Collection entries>

════════════════

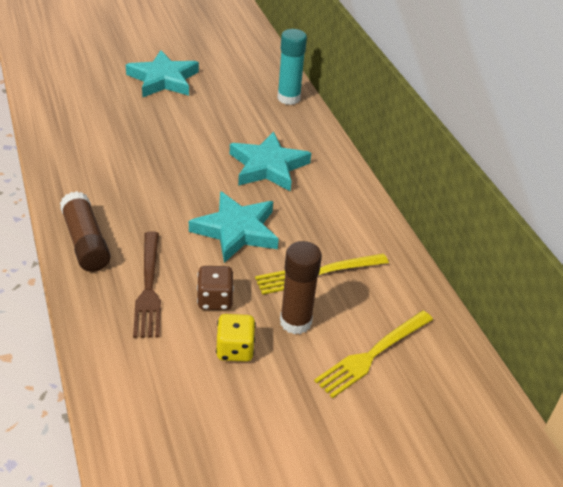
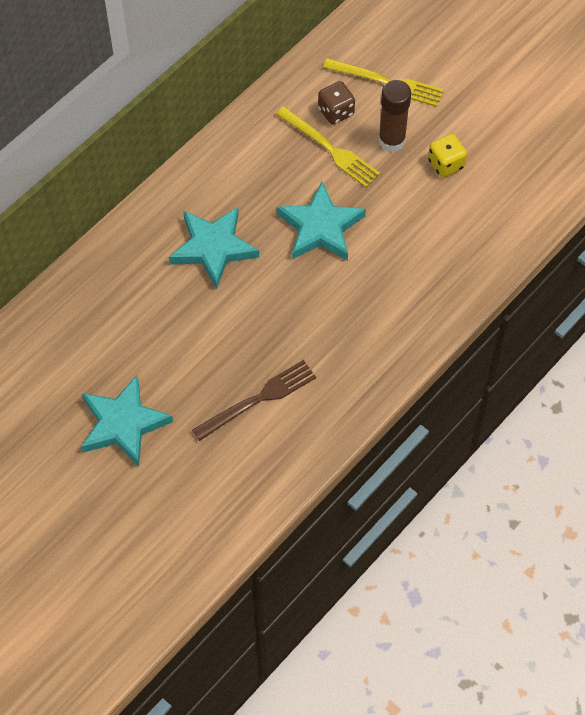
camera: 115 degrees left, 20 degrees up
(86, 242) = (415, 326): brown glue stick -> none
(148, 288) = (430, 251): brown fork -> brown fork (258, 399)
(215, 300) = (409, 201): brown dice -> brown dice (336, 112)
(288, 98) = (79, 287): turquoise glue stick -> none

════════════════

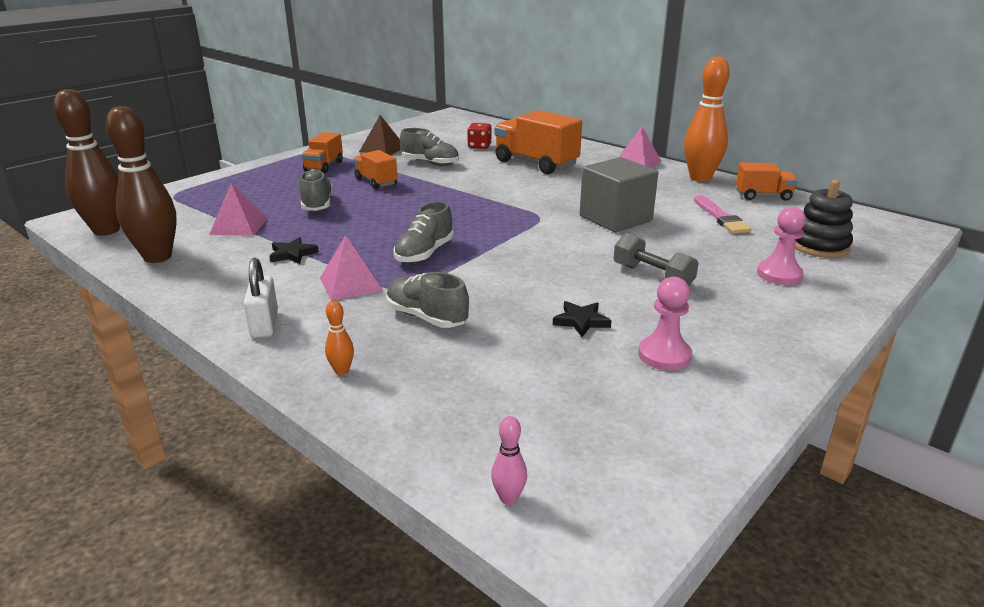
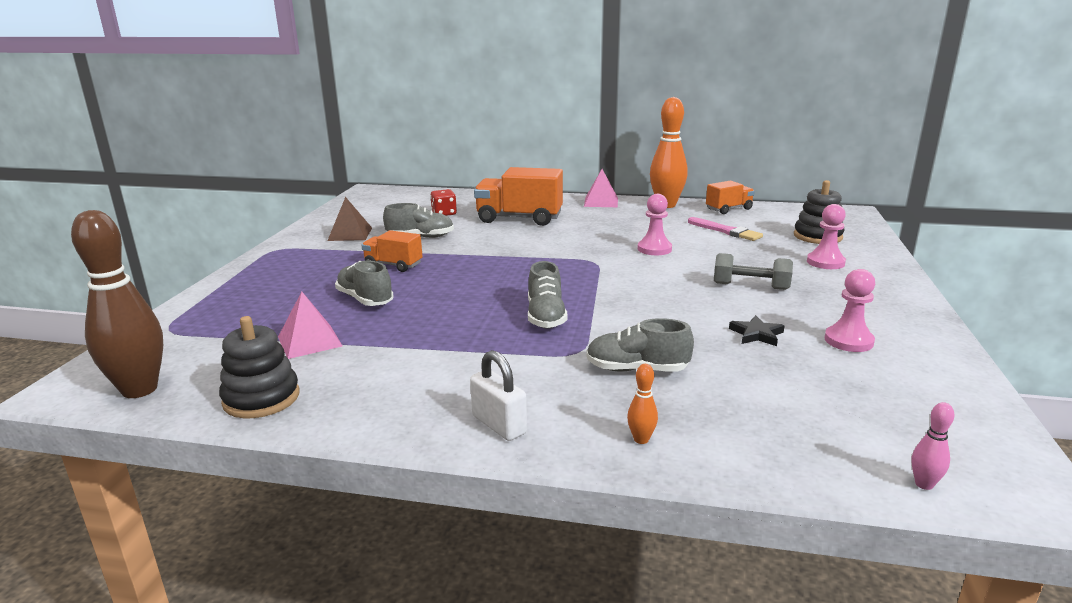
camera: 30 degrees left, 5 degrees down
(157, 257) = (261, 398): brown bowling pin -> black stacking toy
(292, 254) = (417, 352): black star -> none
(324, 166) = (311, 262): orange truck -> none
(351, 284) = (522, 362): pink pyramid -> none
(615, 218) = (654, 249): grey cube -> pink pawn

════════════════

Assigned task> Copy out the lines above exactly, beginning at the one that contains "(86, 242) = (415, 326): brown" and ending at the one that contains "(288, 98) = (79, 287): turquoise".

Exercise solution>
(86, 242) = (415, 326): brown glue stick -> none
(148, 288) = (430, 251): brown fork -> brown fork (258, 399)
(215, 300) = (409, 201): brown dice -> brown dice (336, 112)
(288, 98) = (79, 287): turquoise glue stick -> none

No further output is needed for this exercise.